WHAT NEEDS TO BE DONE. Should an entry contain an image, leave the image out and repeat the entry's text exactly.

Object tally comparisons.
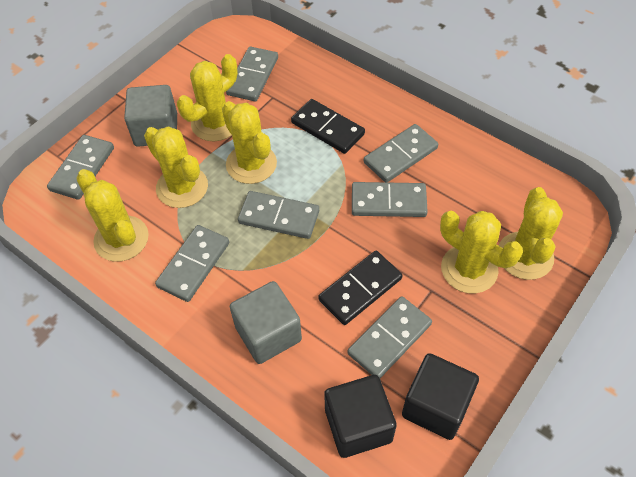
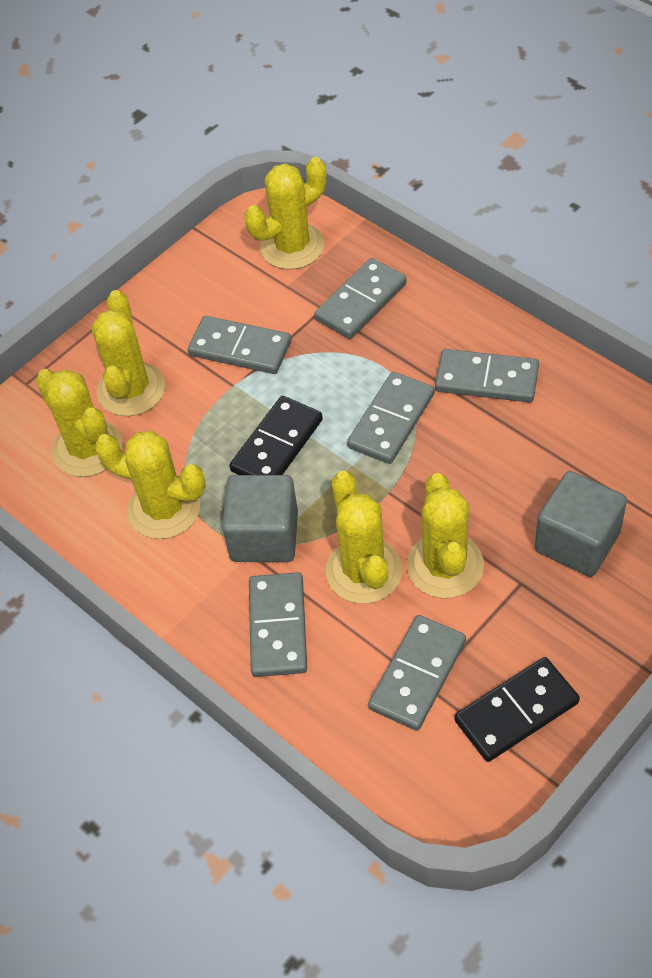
black cube: 2 -> 0
grey domino: 7 -> 6

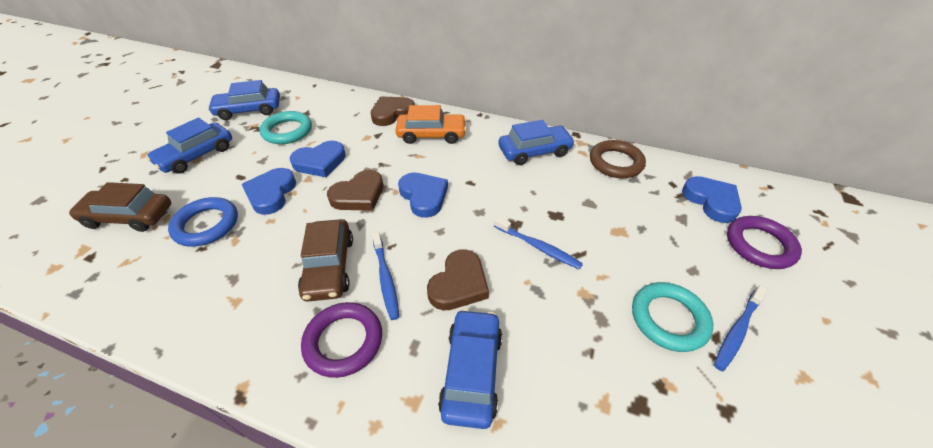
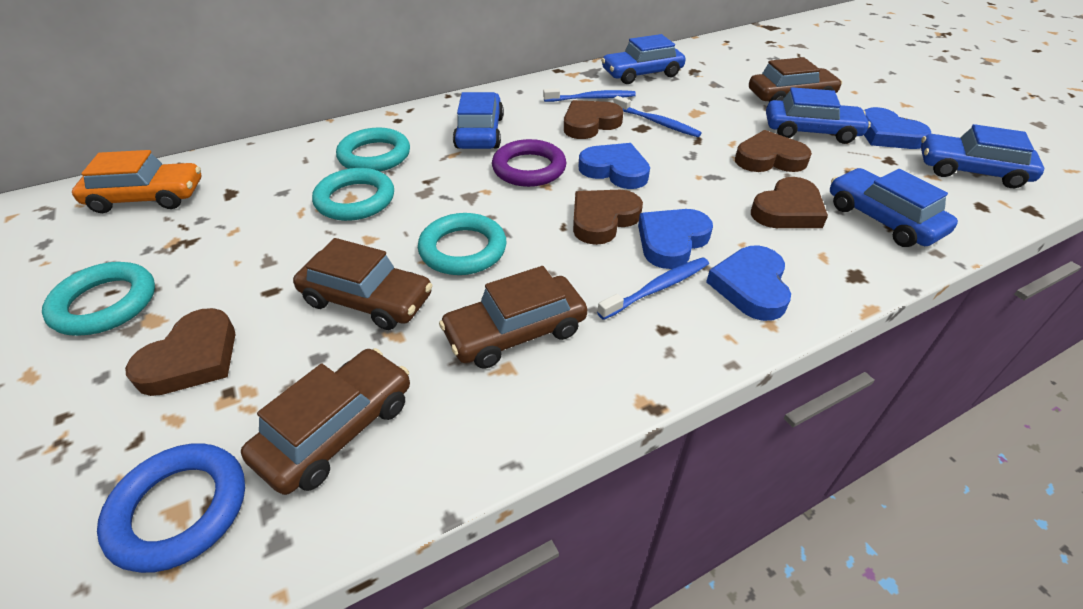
blue car: 4 -> 5
brown car: 2 -> 4
brown heart: 3 -> 5
brown ring: 1 -> 0
purple ring: 2 -> 1
turquoise ring: 2 -> 4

TASK ANSWER.
black cube: 2 -> 0
grey domino: 7 -> 6

blue car: 4 -> 5
brown car: 2 -> 4
brown heart: 3 -> 5
brown ring: 1 -> 0
purple ring: 2 -> 1
turquoise ring: 2 -> 4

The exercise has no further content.